» **Task statement**: Please give the listing again in full, leaving out its images.

START Supplied data

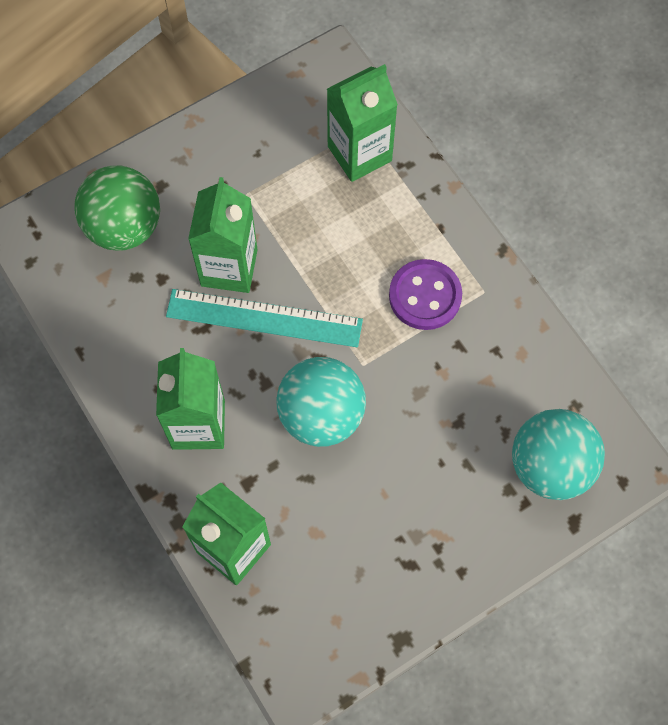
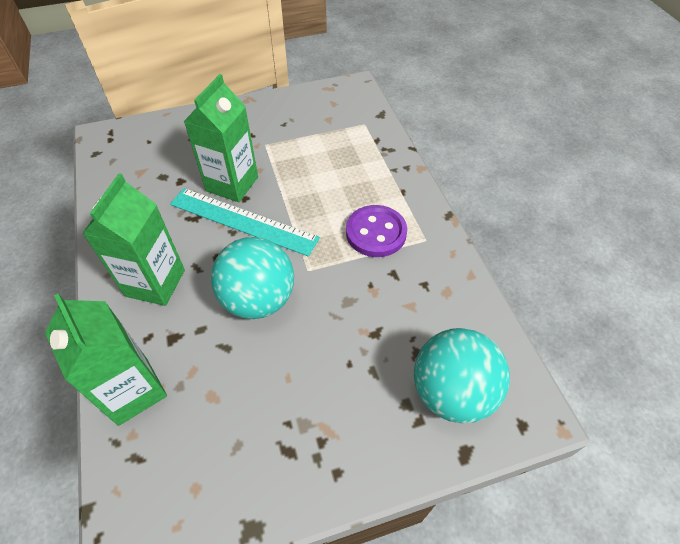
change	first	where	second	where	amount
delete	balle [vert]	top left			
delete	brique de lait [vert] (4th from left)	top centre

END Supplied data

» **Solution to the problem**:
change	first	where	second	where	amount
delete	balle [vert]	top left			
delete	brique de lait [vert] (4th from left)	top centre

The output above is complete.